#### [Your instructions]
When the line containing "(652, 618) = (817, 665): red" appears in the entries below, begin printing there and stop after the line containing "(724, 383) = (813, 461): pink"; print each of those lines exactly and no other line.

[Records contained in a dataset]
______

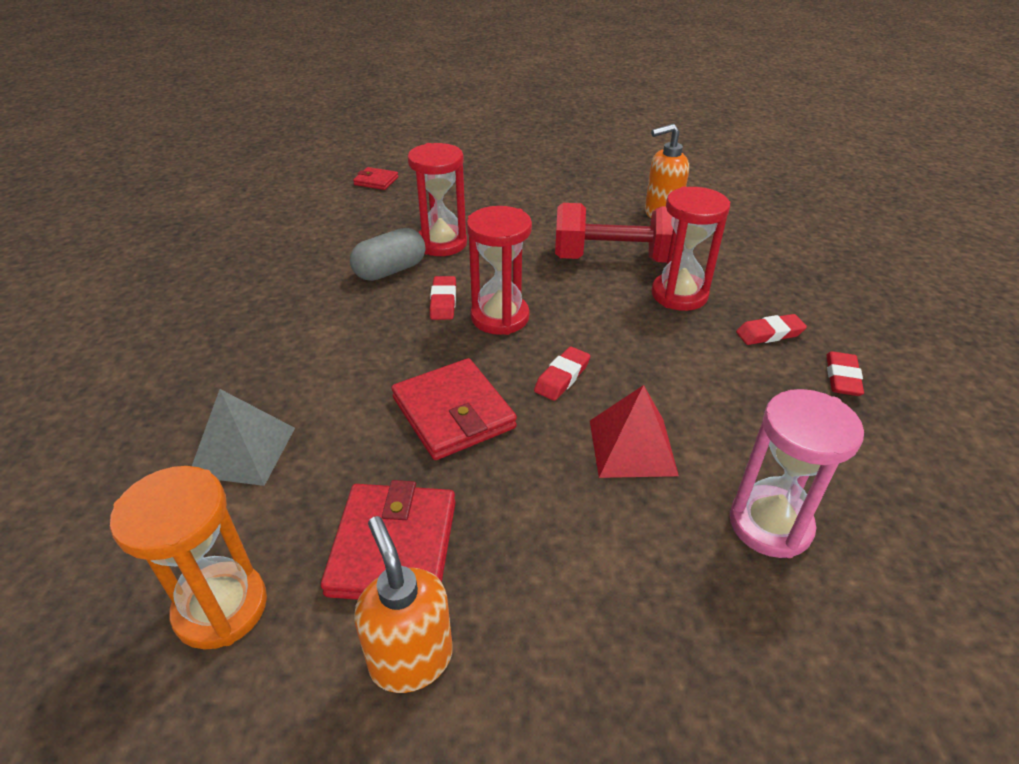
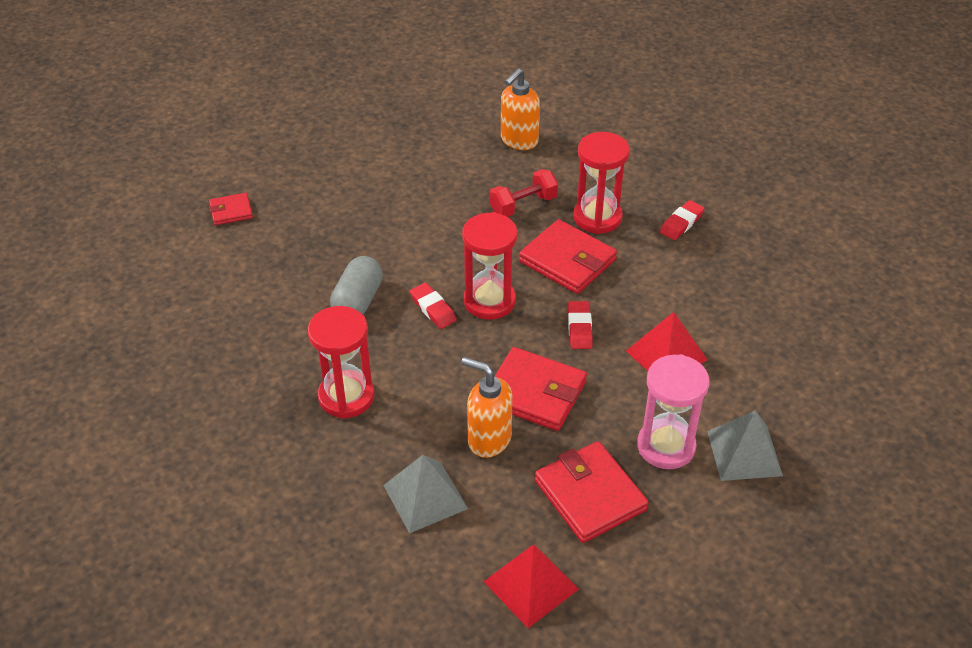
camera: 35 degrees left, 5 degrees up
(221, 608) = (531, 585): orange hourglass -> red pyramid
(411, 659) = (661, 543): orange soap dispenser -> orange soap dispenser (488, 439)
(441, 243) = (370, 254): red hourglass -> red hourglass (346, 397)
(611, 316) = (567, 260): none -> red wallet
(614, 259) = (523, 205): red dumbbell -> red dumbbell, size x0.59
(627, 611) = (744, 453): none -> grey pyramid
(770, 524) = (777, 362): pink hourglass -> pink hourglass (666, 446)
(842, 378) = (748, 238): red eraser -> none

______

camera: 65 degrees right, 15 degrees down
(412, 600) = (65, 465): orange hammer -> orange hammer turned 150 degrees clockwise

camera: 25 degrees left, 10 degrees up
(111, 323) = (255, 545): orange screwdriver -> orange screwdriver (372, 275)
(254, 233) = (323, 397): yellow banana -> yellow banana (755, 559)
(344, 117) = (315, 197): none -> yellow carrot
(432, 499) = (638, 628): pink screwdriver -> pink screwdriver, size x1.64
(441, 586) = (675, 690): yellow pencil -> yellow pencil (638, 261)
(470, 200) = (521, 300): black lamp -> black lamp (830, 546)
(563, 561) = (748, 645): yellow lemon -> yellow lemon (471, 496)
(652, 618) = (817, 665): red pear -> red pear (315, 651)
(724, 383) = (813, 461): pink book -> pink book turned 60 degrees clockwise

______

#### [Answer below]
(652, 618) = (817, 665): red pear -> red pear (315, 651)
(724, 383) = (813, 461): pink book -> pink book turned 60 degrees clockwise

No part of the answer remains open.